*WHAT TO WORK ON:* Only the text of the records, copied exactly, is wanted; no pictures.

*MATERIAL FOR THE TASK:*

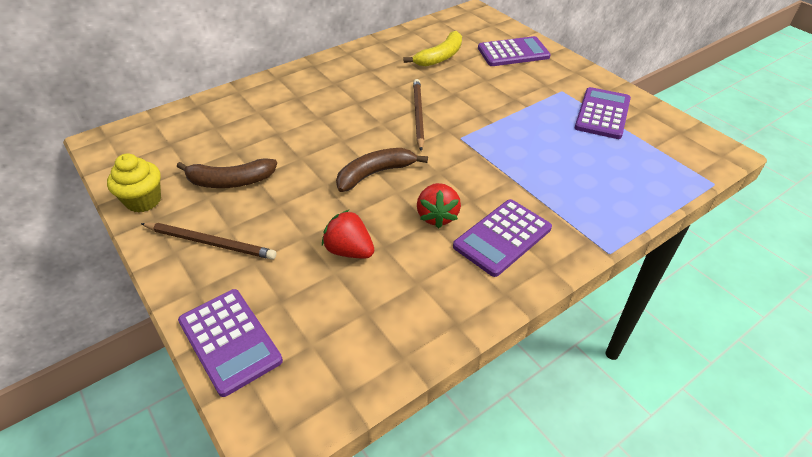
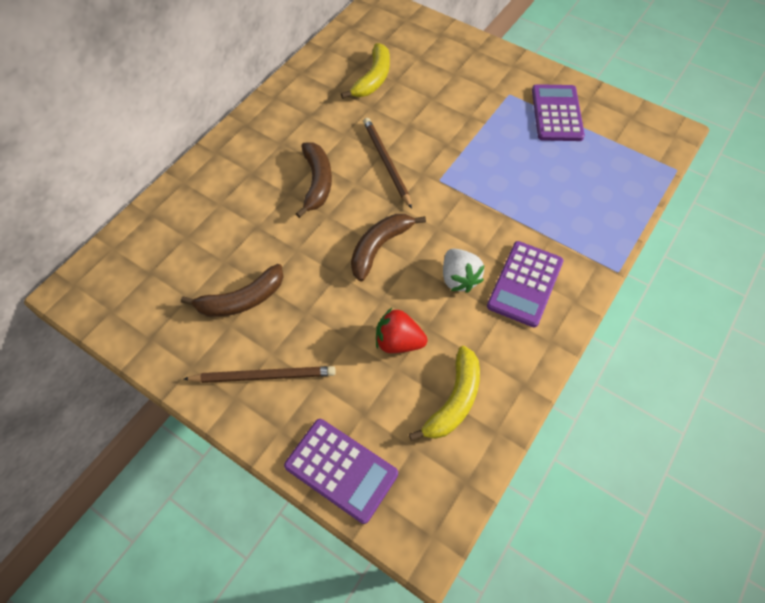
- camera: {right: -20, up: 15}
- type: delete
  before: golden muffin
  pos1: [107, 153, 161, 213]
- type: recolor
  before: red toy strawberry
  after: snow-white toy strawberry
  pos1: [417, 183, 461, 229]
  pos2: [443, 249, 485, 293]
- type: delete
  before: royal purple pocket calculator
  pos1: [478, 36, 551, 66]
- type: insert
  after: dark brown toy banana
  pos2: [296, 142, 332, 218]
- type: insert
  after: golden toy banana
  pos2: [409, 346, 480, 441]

*ANSWER:*
- camera: {right: -20, up: 15}
- type: delete
  before: golden muffin
  pos1: [107, 153, 161, 213]
- type: recolor
  before: red toy strawberry
  after: snow-white toy strawberry
  pos1: [417, 183, 461, 229]
  pos2: [443, 249, 485, 293]
- type: delete
  before: royal purple pocket calculator
  pos1: [478, 36, 551, 66]
- type: insert
  after: dark brown toy banana
  pos2: [296, 142, 332, 218]
- type: insert
  after: golden toy banana
  pos2: [409, 346, 480, 441]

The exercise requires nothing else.